### [What you should do]
Print back each record unchanged, without pictures.

### [Excerpted records]
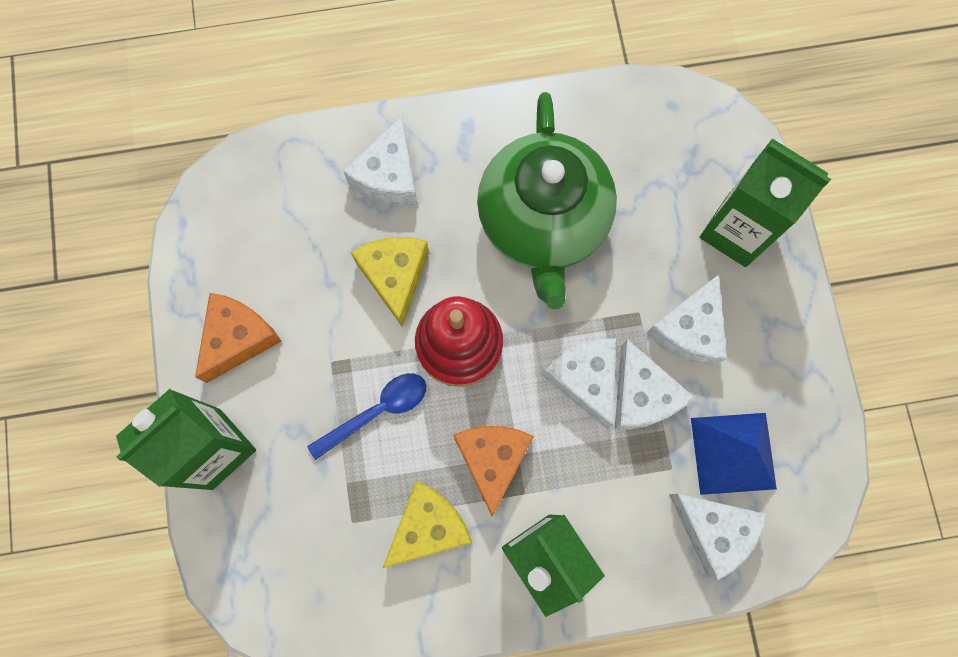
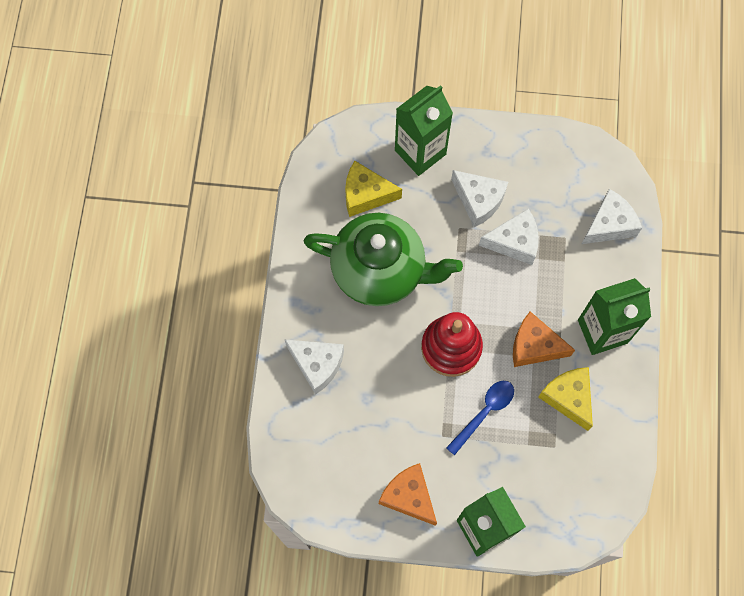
camera: 75 degrees left, 5 degrees down
(377, 411) = (484, 413): blue spoon -> blue spoon turned 60 degrees clockwise
(395, 276) = (392, 378): yellow cheese -> yellow cheese (366, 194)
(584, 379) = (495, 274): white cheese -> none
(733, 453) = (564, 198): blue pyramid -> none

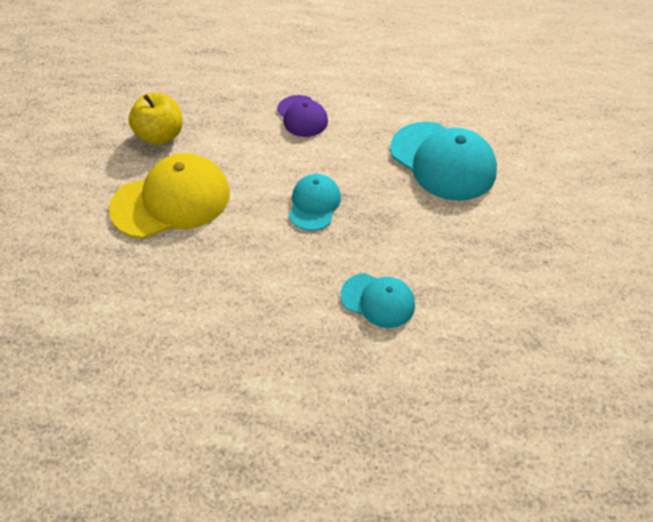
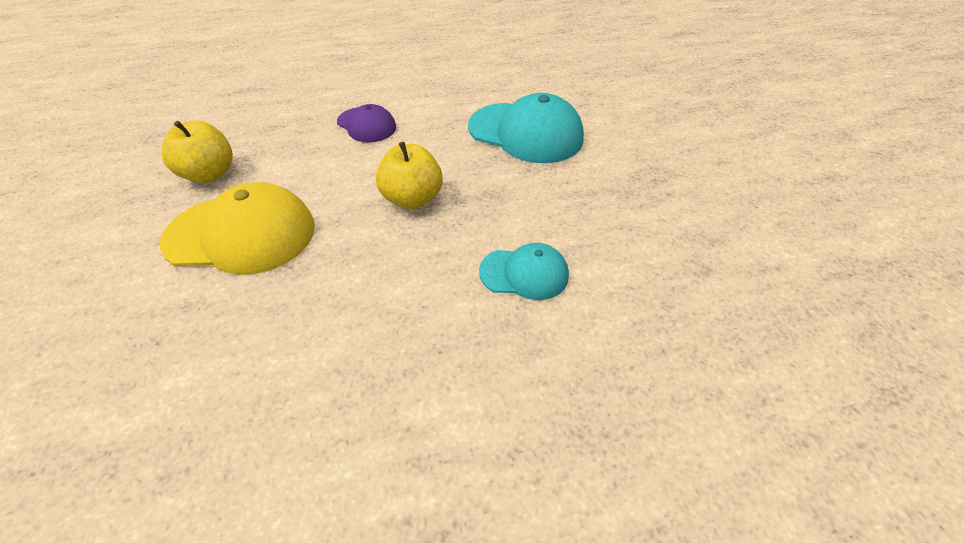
camera: 20 degrees left, 5 degrees down
(171, 200) = (241, 234): yellow cap -> yellow cap turned 45 degrees clockwise
(314, 204) = (412, 198): turquoise cap -> yellow apple

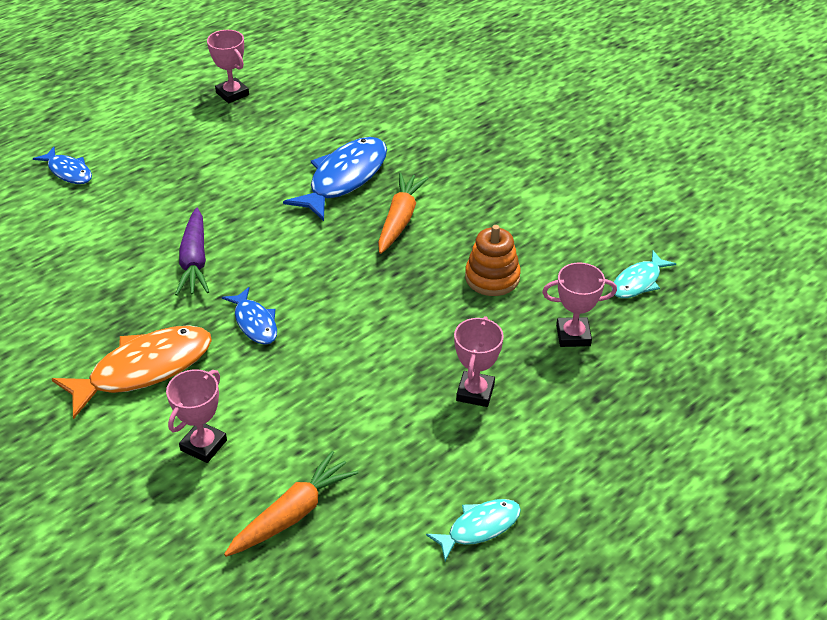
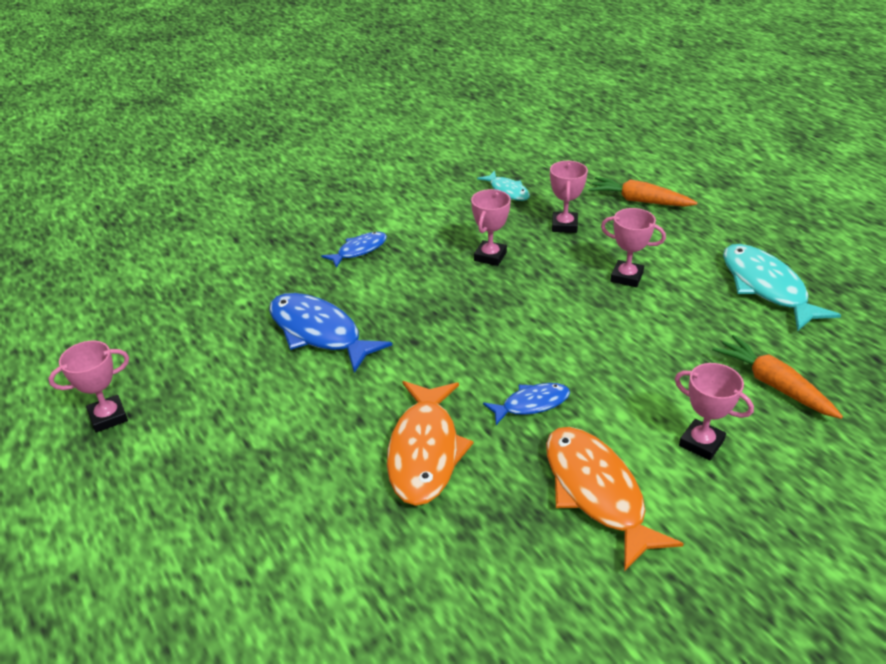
camera: 80 degrees left, 5 degrees down
(68, 171) = (198, 590): blue fish -> blue fish (359, 250)
(194, 261) = (425, 451): purple carrot -> orange fish
(400, 219) = (397, 301): orange carrot -> orange carrot (639, 201)
(479, 527) = (766, 287): turquoise fish -> turquoise fish, size x1.80
(492, 277) = (490, 256): orange stacking toy -> pink trophy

### [Solution to this problem]
camera: 75 degrees left, 5 degrees down
(377, 411) = (484, 413): blue spoon -> blue spoon turned 60 degrees clockwise
(395, 276) = (392, 378): yellow cheese -> yellow cheese (366, 194)
(584, 379) = (495, 274): white cheese -> none
(733, 453) = (564, 198): blue pyramid -> none

camera: 20 degrees left, 5 degrees down
(171, 200) = (241, 234): yellow cap -> yellow cap turned 45 degrees clockwise
(314, 204) = (412, 198): turquoise cap -> yellow apple

camera: 80 degrees left, 5 degrees down
(68, 171) = (198, 590): blue fish -> blue fish (359, 250)
(194, 261) = (425, 451): purple carrot -> orange fish
(400, 219) = (397, 301): orange carrot -> orange carrot (639, 201)
(479, 527) = (766, 287): turquoise fish -> turquoise fish, size x1.80
(492, 277) = (490, 256): orange stacking toy -> pink trophy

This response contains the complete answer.